**EXERCISE INSTRUCTIONS**
Return the line containing "camera: 50 degrees left, 10 degrees up" and every line after it through the end of the entries below, with no other lines.

**DATA SHOWN**
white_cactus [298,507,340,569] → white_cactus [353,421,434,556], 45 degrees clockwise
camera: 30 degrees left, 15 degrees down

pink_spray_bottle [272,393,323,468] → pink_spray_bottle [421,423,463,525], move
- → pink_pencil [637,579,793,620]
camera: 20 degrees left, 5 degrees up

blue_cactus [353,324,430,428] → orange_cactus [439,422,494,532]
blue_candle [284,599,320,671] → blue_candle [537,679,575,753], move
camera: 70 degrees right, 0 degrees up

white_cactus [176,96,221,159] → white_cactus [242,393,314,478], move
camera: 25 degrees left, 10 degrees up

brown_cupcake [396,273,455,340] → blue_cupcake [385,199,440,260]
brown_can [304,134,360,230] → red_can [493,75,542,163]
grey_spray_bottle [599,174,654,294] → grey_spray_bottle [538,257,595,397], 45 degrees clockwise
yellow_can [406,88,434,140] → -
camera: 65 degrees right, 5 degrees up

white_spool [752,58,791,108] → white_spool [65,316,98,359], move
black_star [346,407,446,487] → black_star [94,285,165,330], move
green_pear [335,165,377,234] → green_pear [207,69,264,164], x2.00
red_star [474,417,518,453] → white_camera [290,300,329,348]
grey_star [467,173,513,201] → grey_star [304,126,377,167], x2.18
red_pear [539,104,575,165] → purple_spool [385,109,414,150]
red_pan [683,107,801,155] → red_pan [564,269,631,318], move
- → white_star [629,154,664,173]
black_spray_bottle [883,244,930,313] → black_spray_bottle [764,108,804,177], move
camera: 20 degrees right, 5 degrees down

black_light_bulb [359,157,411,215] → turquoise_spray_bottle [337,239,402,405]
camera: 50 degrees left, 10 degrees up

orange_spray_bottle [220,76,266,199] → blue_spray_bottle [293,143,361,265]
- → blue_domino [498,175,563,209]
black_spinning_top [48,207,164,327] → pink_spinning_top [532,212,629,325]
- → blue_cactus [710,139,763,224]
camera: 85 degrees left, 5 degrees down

**WRITTEN SOLUTION**
camera: 50 degrees left, 10 degrees up

orange_spray_bottle [220,76,266,199] → blue_spray_bottle [293,143,361,265]
- → blue_domino [498,175,563,209]
black_spinning_top [48,207,164,327] → pink_spinning_top [532,212,629,325]
- → blue_cactus [710,139,763,224]
camera: 85 degrees left, 5 degrees down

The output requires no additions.